Task instructions: Convert the stretch from the start of the records through the line containing "pink circle: moved 7 px right, 4 px down" into a numbered list, omitting any blank lines.

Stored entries
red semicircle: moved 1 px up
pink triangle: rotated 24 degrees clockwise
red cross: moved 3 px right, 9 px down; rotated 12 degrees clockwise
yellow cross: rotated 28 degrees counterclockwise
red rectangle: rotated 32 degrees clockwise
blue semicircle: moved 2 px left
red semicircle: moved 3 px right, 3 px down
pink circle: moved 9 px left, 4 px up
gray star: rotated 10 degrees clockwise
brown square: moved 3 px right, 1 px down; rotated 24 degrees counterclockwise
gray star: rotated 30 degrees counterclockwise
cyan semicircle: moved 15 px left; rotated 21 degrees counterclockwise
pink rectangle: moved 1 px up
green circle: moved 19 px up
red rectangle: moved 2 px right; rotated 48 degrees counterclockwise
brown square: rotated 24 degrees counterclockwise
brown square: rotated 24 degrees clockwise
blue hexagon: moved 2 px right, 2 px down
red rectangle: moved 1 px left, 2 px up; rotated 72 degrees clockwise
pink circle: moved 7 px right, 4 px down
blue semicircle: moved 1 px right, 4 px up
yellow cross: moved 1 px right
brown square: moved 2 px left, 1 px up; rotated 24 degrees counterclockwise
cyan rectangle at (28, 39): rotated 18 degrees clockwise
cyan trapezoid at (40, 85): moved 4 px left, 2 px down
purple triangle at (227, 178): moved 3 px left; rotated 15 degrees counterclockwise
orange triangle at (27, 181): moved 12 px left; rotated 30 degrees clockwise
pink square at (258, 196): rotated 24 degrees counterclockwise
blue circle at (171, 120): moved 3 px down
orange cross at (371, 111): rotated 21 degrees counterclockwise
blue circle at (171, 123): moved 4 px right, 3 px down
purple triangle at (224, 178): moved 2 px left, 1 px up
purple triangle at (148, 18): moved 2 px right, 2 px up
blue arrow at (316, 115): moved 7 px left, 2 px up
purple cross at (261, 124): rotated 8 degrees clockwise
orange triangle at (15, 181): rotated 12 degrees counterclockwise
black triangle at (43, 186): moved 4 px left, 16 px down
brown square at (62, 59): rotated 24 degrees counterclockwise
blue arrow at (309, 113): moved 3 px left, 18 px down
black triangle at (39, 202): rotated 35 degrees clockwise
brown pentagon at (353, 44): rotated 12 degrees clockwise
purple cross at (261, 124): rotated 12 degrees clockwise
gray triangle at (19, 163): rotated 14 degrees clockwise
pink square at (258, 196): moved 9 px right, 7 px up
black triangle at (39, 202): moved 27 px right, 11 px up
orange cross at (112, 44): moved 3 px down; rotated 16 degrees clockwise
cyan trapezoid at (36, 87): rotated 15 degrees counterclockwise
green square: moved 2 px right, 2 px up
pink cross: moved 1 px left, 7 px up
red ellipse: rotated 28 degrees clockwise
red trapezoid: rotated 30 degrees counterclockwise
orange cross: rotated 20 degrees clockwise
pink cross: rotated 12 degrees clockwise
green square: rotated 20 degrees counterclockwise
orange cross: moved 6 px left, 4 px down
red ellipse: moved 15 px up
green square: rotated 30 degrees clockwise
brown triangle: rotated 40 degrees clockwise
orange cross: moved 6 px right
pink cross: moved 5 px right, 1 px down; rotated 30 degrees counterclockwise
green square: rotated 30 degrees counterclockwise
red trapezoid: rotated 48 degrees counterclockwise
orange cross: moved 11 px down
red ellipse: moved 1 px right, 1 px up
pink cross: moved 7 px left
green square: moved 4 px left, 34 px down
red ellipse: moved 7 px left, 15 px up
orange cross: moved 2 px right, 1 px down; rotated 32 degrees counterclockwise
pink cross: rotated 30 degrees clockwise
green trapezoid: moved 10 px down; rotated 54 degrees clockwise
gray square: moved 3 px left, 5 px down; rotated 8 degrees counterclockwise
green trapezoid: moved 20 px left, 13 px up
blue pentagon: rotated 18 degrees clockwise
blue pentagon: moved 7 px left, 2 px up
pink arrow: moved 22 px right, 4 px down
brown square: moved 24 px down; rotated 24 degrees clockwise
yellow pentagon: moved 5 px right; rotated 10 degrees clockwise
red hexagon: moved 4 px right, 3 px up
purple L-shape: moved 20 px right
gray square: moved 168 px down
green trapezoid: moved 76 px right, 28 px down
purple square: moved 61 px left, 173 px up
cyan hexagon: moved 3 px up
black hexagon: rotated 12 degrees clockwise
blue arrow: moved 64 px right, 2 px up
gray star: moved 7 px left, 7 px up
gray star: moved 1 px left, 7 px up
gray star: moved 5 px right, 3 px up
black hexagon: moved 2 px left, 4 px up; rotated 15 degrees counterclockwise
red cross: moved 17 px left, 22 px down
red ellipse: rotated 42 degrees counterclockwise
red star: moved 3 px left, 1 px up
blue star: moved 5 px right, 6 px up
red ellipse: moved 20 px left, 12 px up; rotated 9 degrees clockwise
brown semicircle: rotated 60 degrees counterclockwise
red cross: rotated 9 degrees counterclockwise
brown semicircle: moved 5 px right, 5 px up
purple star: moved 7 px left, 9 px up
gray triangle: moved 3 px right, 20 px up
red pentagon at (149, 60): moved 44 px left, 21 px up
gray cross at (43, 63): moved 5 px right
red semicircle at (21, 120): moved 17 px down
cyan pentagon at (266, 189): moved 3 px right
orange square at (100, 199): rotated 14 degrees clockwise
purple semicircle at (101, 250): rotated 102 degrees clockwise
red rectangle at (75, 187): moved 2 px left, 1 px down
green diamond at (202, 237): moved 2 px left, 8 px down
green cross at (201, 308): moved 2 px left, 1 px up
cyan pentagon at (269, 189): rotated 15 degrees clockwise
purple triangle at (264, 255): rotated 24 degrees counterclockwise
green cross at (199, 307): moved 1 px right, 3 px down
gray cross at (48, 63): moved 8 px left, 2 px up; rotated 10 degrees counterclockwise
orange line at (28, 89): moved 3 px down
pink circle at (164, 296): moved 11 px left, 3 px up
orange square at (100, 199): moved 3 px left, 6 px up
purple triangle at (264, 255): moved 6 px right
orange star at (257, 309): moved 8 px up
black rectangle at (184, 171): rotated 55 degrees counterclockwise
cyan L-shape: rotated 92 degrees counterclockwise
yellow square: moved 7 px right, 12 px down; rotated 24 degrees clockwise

Response:
1. red semicircle: moved 1 px up
2. pink triangle: rotated 24 degrees clockwise
3. red cross: moved 3 px right, 9 px down; rotated 12 degrees clockwise
4. yellow cross: rotated 28 degrees counterclockwise
5. red rectangle: rotated 32 degrees clockwise
6. blue semicircle: moved 2 px left
7. red semicircle: moved 3 px right, 3 px down
8. pink circle: moved 9 px left, 4 px up
9. gray star: rotated 10 degrees clockwise
10. brown square: moved 3 px right, 1 px down; rotated 24 degrees counterclockwise
11. gray star: rotated 30 degrees counterclockwise
12. cyan semicircle: moved 15 px left; rotated 21 degrees counterclockwise
13. pink rectangle: moved 1 px up
14. green circle: moved 19 px up
15. red rectangle: moved 2 px right; rotated 48 degrees counterclockwise
16. brown square: rotated 24 degrees counterclockwise
17. brown square: rotated 24 degrees clockwise
18. blue hexagon: moved 2 px right, 2 px down
19. red rectangle: moved 1 px left, 2 px up; rotated 72 degrees clockwise
20. pink circle: moved 7 px right, 4 px down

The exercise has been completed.